─── AVAILABLE RECORDS ───

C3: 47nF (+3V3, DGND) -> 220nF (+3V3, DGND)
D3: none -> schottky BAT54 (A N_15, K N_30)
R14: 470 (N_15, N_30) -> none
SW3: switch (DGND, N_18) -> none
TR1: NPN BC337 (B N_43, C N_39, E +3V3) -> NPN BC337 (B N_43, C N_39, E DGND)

───
─── AVAILABLE RECORDS ───

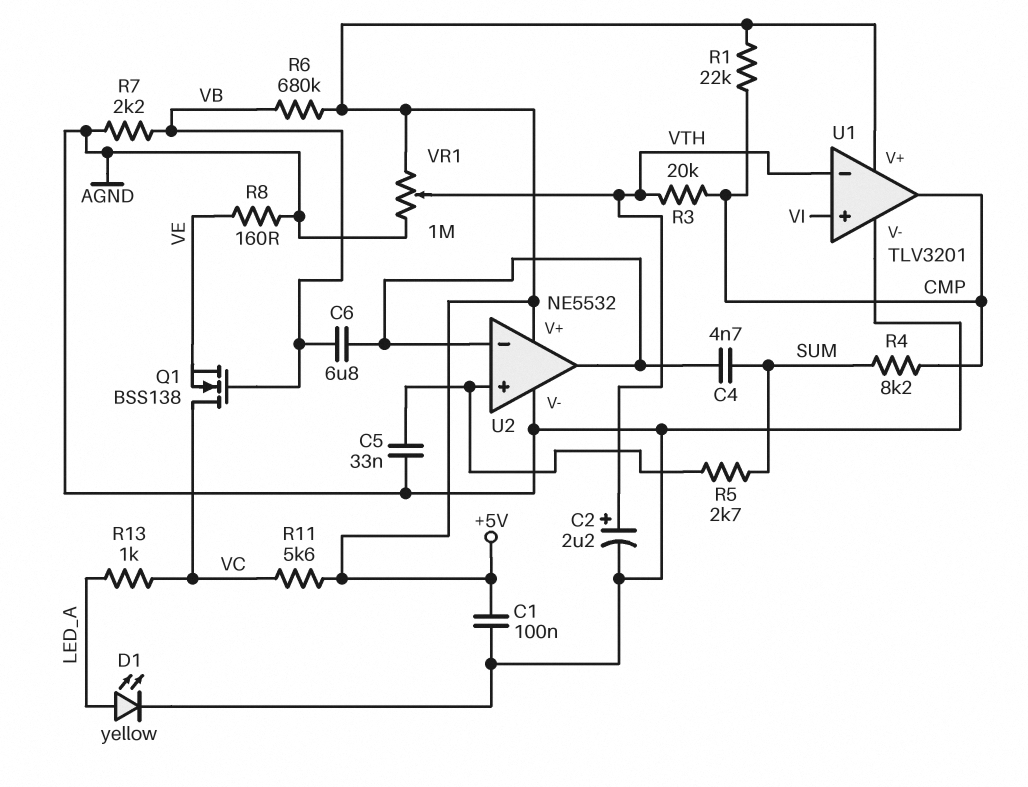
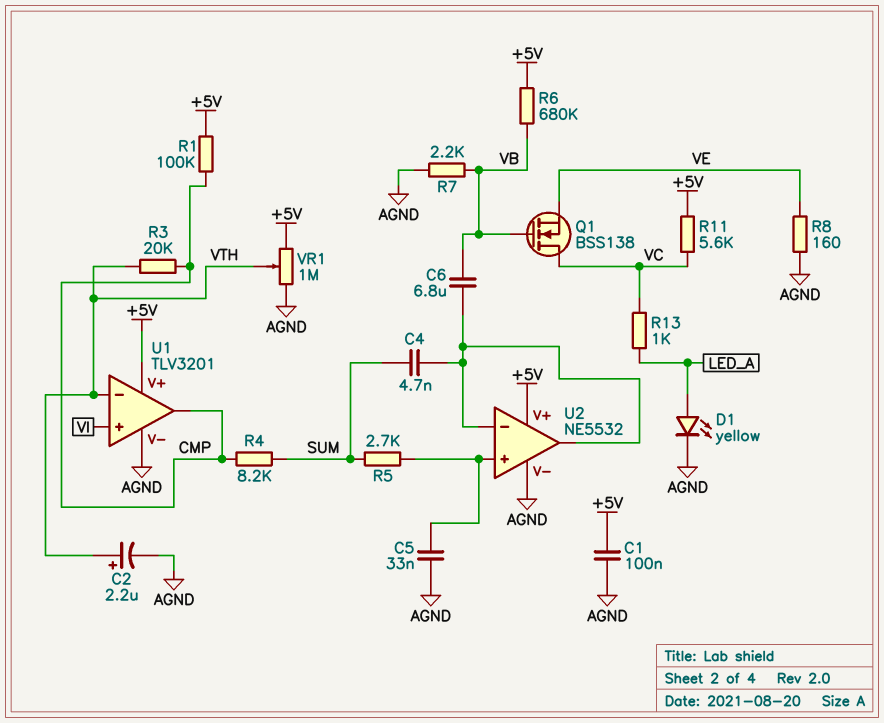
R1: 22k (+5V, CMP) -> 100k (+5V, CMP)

───

● EXERCISE DIRECTIONS
Copy each line of the preceding data that contains the string "DGND".

● ANSWER BELOW
C3: 47nF (+3V3, DGND) -> 220nF (+3V3, DGND)
SW3: switch (DGND, N_18) -> none
TR1: NPN BC337 (B N_43, C N_39, E +3V3) -> NPN BC337 (B N_43, C N_39, E DGND)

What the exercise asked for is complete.